■ **TASK BRIEF**
Reproduce the entries below with every occurrence of "soya milk" replaced by "soy milk", leaving all other text unchanged. Omit the pictures from your output.

■ **INPUT MATERIAL**
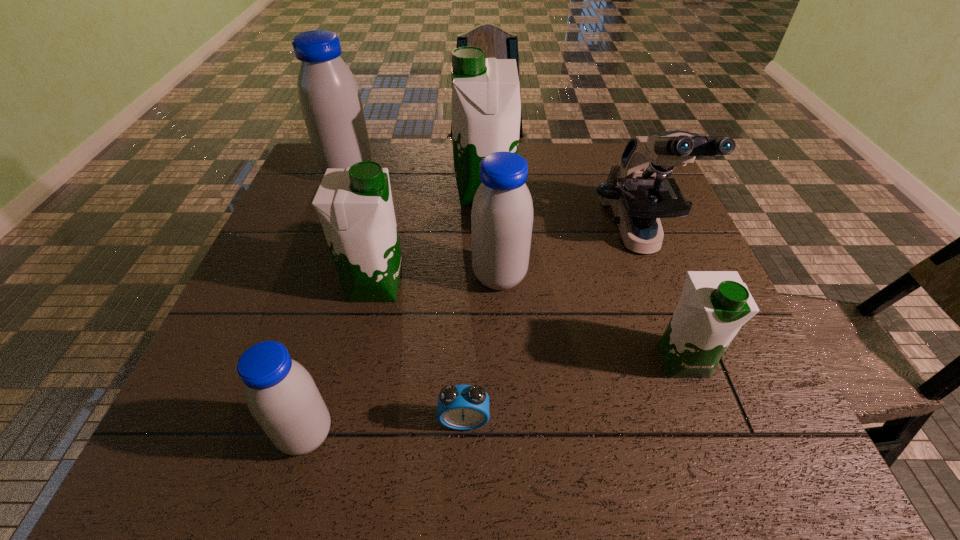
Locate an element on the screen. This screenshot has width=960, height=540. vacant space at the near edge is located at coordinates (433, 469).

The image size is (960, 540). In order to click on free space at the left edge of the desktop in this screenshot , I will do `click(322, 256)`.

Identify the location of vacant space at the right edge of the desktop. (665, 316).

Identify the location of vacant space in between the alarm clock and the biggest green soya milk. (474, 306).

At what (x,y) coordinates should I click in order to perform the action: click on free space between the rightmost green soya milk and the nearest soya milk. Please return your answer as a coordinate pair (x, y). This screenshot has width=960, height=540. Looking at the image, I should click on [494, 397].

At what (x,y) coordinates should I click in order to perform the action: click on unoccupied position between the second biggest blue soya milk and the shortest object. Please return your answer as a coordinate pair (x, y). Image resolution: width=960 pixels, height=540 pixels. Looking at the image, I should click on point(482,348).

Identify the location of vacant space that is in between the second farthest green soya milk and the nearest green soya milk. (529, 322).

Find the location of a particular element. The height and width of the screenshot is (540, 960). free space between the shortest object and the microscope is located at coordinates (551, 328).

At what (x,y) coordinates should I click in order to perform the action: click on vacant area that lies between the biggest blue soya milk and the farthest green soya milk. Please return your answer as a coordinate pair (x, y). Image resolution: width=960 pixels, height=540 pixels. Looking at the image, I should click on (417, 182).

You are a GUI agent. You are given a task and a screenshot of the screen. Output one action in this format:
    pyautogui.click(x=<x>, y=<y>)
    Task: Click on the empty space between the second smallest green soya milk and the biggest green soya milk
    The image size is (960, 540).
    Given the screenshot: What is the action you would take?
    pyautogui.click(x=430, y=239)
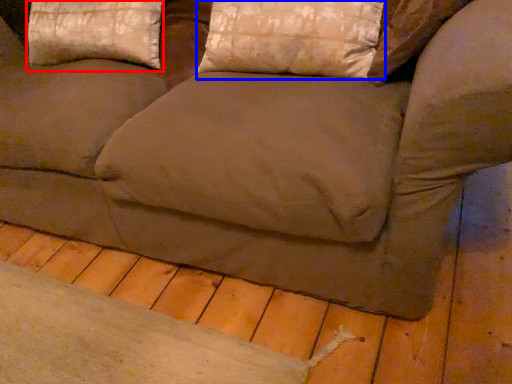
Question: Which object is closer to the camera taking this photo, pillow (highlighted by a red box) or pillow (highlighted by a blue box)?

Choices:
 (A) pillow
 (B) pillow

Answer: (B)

■ **SOLVED PROBLEM**
Locate an element on the screen. This screenshot has width=960, height=540. vacant space at the near edge is located at coordinates (433, 469).

The image size is (960, 540). In order to click on free space at the left edge of the desktop in this screenshot , I will do `click(322, 256)`.

Identify the location of vacant space at the right edge of the desktop. (665, 316).

Identify the location of vacant space in between the alarm clock and the biggest green soy milk. (474, 306).

At what (x,y) coordinates should I click in order to perform the action: click on free space between the rightmost green soy milk and the nearest soy milk. Please return your answer as a coordinate pair (x, y). This screenshot has width=960, height=540. Looking at the image, I should click on [494, 397].

At what (x,y) coordinates should I click in order to perform the action: click on unoccupied position between the second biggest blue soy milk and the shortest object. Please return your answer as a coordinate pair (x, y). Image resolution: width=960 pixels, height=540 pixels. Looking at the image, I should click on point(482,348).

Identify the location of vacant space that is in between the second farthest green soy milk and the nearest green soy milk. (529, 322).

Find the location of a particular element. The height and width of the screenshot is (540, 960). free space between the shortest object and the microscope is located at coordinates (551, 328).

At what (x,y) coordinates should I click in order to perform the action: click on vacant area that lies between the biggest blue soy milk and the farthest green soy milk. Please return your answer as a coordinate pair (x, y). Image resolution: width=960 pixels, height=540 pixels. Looking at the image, I should click on (417, 182).

You are a GUI agent. You are given a task and a screenshot of the screen. Output one action in this format:
    pyautogui.click(x=<x>, y=<y>)
    Task: Click on the empty space between the second smallest green soy milk and the biggest green soy milk
    The image size is (960, 540).
    Given the screenshot: What is the action you would take?
    pyautogui.click(x=430, y=239)
Question: Which object is closer to the camera taking this photo, pillow (highlighted by a red box) or pillow (highlighted by a blue box)?

Choices:
 (A) pillow
 (B) pillow

Answer: (B)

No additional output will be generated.